* Source information *
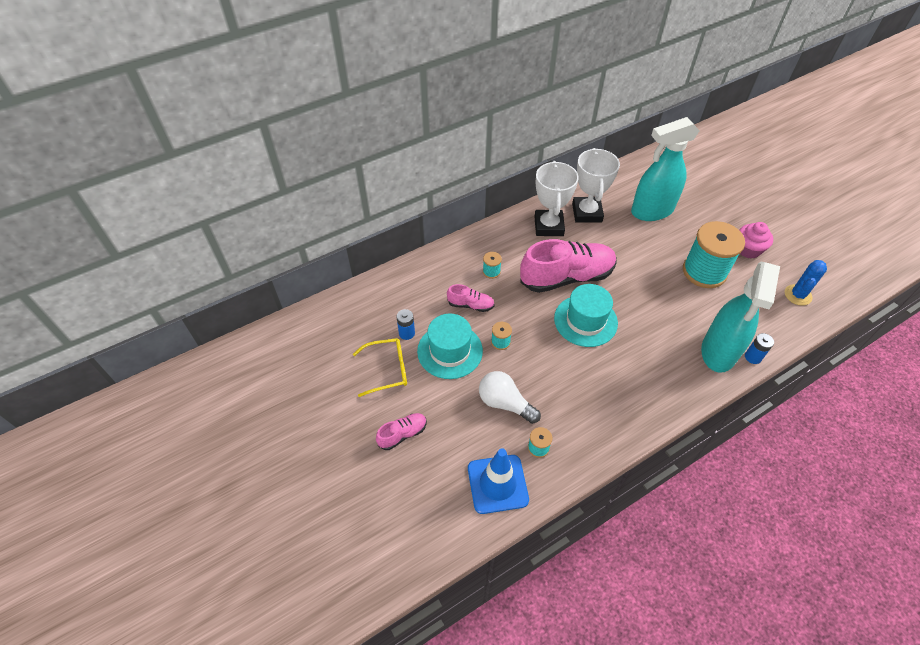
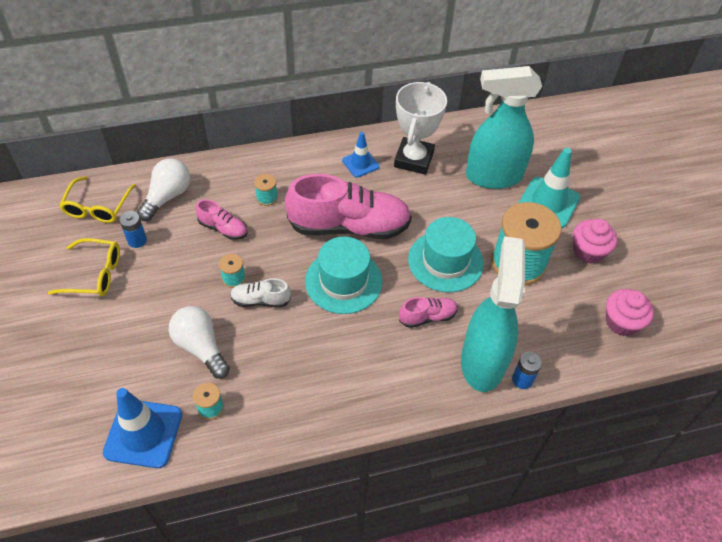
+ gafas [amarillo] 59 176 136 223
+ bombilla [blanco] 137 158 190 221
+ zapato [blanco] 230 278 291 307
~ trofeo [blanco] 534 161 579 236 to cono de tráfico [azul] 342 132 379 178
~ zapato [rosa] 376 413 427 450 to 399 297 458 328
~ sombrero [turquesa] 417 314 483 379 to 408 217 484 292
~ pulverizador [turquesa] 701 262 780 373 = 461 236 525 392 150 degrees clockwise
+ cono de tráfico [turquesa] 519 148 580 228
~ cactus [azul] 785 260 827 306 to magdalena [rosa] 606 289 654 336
--
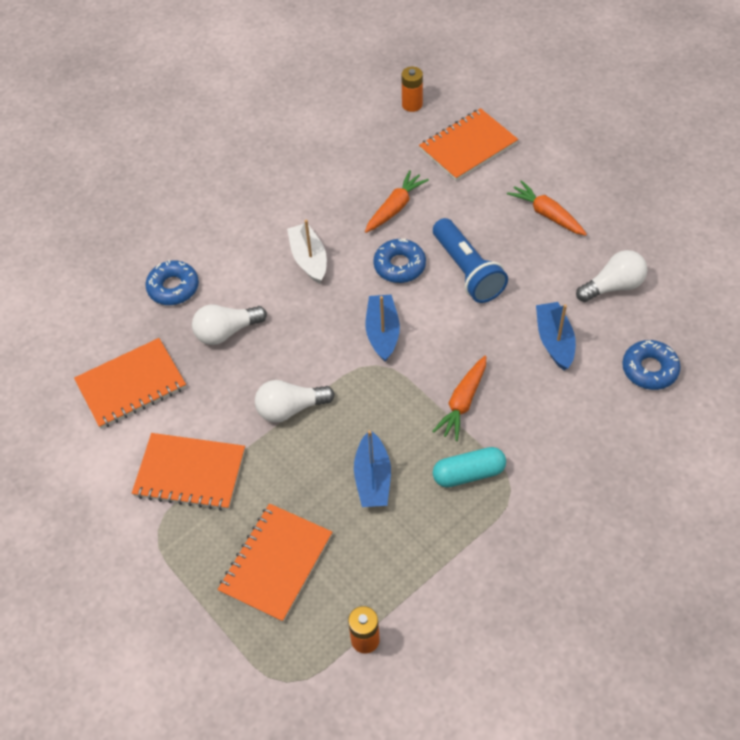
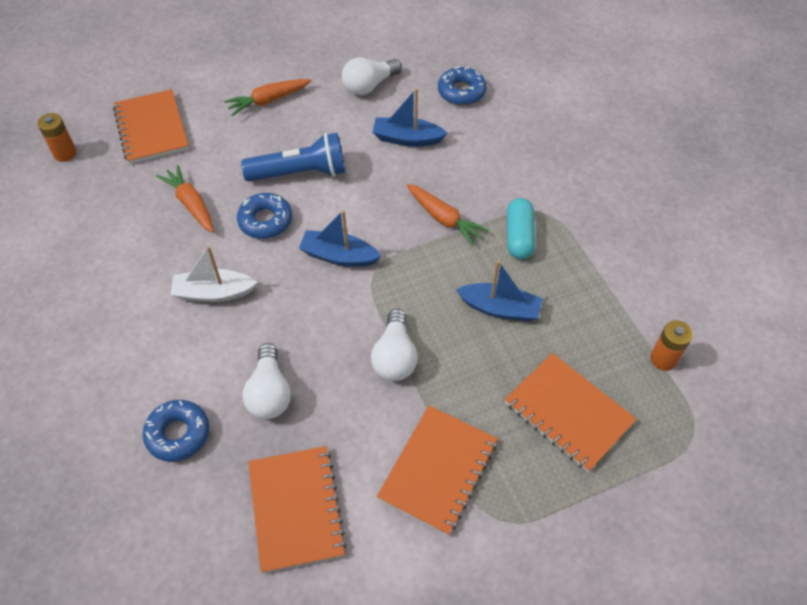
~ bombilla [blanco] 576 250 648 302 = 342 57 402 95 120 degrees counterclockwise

* Brief *
Only the lines above from the line with "278 291 307" to the line with "289 654 336", those two lines included, should be reproduced exactly.

* Expected answer *
+ zapato [blanco] 230 278 291 307
~ trofeo [blanco] 534 161 579 236 to cono de tráfico [azul] 342 132 379 178
~ zapato [rosa] 376 413 427 450 to 399 297 458 328
~ sombrero [turquesa] 417 314 483 379 to 408 217 484 292
~ pulverizador [turquesa] 701 262 780 373 = 461 236 525 392 150 degrees clockwise
+ cono de tráfico [turquesa] 519 148 580 228
~ cactus [azul] 785 260 827 306 to magdalena [rosa] 606 289 654 336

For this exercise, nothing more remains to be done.